### Task directions:
Of all the entries below, retype only the lines from the one with "(354, 501) = (521, 487): none -> brown cactus" through the one with "(375, 695) = (397, 179): brown", exactly as they appear.

Scene change data:
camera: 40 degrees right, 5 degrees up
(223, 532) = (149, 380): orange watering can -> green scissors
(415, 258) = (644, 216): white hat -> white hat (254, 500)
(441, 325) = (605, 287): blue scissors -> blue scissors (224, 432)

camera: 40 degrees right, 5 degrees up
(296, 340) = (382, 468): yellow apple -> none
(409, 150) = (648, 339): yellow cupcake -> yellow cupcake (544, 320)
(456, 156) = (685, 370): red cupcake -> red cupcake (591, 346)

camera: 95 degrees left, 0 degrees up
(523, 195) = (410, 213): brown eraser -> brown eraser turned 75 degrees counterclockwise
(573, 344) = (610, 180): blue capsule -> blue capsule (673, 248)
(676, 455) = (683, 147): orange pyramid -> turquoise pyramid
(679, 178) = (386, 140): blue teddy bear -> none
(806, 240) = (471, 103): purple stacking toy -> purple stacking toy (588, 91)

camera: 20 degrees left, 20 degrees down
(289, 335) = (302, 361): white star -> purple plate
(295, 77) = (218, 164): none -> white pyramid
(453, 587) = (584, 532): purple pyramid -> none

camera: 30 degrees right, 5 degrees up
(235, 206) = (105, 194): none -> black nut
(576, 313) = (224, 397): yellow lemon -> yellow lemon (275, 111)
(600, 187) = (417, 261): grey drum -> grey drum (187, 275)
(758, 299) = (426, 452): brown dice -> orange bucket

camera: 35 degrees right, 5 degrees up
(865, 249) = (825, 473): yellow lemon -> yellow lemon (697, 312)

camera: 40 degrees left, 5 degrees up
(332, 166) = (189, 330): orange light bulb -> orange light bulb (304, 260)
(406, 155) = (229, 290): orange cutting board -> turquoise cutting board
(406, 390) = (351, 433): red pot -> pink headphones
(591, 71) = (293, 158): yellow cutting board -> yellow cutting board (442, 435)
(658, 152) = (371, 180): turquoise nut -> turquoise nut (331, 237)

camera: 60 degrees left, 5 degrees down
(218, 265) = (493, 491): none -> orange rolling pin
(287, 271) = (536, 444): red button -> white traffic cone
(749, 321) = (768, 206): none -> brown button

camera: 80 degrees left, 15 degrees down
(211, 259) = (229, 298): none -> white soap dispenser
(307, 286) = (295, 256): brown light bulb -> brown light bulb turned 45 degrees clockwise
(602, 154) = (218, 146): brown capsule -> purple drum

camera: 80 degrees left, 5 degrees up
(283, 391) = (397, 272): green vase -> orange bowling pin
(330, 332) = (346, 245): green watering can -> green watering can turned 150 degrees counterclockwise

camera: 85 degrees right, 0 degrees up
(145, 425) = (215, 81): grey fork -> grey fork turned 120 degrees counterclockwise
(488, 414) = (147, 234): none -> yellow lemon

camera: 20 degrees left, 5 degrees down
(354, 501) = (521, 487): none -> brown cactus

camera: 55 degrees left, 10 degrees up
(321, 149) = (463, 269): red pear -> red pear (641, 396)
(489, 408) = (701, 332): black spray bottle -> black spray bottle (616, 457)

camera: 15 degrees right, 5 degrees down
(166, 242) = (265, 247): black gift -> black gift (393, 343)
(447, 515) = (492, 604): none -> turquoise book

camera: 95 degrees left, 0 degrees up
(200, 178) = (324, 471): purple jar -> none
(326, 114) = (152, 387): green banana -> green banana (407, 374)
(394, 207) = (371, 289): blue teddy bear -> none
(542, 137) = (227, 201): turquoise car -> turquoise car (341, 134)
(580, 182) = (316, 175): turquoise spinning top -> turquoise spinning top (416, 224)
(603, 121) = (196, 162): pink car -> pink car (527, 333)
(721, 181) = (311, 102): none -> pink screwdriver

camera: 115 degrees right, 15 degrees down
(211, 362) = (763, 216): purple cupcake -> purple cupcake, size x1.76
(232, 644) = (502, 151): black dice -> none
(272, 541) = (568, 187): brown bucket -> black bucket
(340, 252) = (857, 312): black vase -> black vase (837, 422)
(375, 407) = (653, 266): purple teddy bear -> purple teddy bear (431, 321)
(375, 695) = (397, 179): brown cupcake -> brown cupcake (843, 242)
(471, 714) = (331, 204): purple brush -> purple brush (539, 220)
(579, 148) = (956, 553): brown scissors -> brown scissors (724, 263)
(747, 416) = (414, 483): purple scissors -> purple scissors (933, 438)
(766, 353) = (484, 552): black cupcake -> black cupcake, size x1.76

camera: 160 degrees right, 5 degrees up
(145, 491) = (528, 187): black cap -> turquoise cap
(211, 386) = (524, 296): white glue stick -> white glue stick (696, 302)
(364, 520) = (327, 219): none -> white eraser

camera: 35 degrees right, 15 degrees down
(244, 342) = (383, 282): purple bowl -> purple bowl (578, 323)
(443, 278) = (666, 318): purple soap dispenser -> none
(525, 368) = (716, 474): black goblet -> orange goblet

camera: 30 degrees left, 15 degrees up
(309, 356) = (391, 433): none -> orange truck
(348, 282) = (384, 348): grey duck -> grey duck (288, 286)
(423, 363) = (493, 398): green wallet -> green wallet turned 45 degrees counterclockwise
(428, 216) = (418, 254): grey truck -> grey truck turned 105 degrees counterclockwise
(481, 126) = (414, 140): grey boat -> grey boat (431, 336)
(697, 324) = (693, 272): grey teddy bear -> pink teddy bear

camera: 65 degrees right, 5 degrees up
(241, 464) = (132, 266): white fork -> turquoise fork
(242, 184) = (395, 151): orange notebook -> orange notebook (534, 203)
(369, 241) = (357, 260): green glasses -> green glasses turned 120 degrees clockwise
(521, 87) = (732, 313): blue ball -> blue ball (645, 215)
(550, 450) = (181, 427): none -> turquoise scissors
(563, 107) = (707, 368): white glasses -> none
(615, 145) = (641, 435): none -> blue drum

### Task answer:
(354, 501) = (521, 487): none -> brown cactus

camera: 55 degrees left, 10 degrees up
(321, 149) = (463, 269): red pear -> red pear (641, 396)
(489, 408) = (701, 332): black spray bottle -> black spray bottle (616, 457)

camera: 15 degrees right, 5 degrees down
(166, 242) = (265, 247): black gift -> black gift (393, 343)
(447, 515) = (492, 604): none -> turquoise book

camera: 95 degrees left, 0 degrees up
(200, 178) = (324, 471): purple jar -> none
(326, 114) = (152, 387): green banana -> green banana (407, 374)
(394, 207) = (371, 289): blue teddy bear -> none
(542, 137) = (227, 201): turquoise car -> turquoise car (341, 134)
(580, 182) = (316, 175): turquoise spinning top -> turquoise spinning top (416, 224)
(603, 121) = (196, 162): pink car -> pink car (527, 333)
(721, 181) = (311, 102): none -> pink screwdriver

camera: 115 degrees right, 15 degrees down
(211, 362) = (763, 216): purple cupcake -> purple cupcake, size x1.76
(232, 644) = (502, 151): black dice -> none
(272, 541) = (568, 187): brown bucket -> black bucket
(340, 252) = (857, 312): black vase -> black vase (837, 422)
(375, 407) = (653, 266): purple teddy bear -> purple teddy bear (431, 321)
(375, 695) = (397, 179): brown cupcake -> brown cupcake (843, 242)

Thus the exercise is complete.